*Work required*: Would you write out each line of the material below exactly, skipping every picture?

*Material provided*:
--- START ---
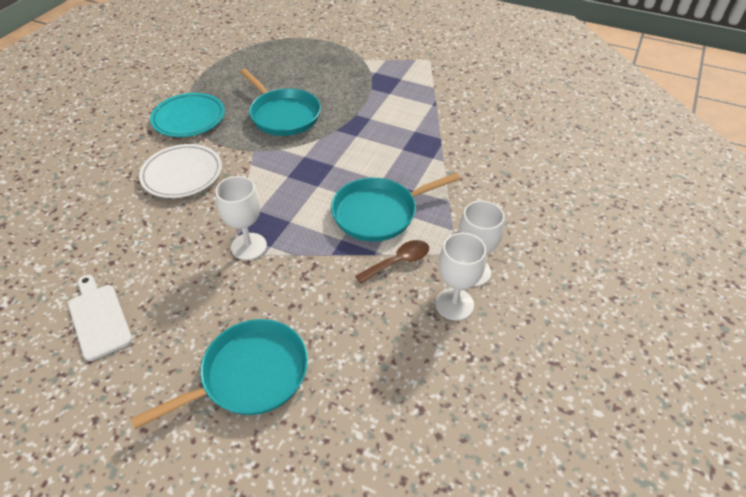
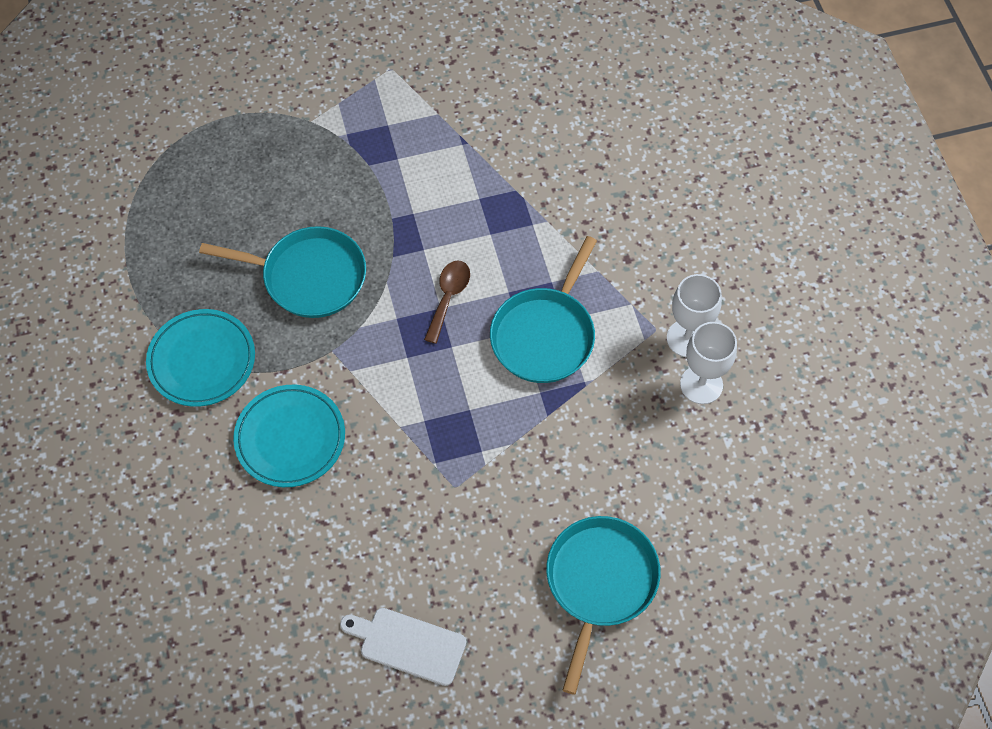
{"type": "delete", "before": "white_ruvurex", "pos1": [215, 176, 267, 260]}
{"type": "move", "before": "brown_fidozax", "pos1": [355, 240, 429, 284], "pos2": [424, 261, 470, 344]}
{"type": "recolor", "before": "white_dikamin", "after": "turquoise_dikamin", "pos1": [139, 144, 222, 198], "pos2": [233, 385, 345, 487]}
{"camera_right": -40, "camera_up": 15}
--- END ---
*Task output*:
{"type": "delete", "before": "white_ruvurex", "pos1": [215, 176, 267, 260]}
{"type": "move", "before": "brown_fidozax", "pos1": [355, 240, 429, 284], "pos2": [424, 261, 470, 344]}
{"type": "recolor", "before": "white_dikamin", "after": "turquoise_dikamin", "pos1": [139, 144, 222, 198], "pos2": [233, 385, 345, 487]}
{"camera_right": -40, "camera_up": 15}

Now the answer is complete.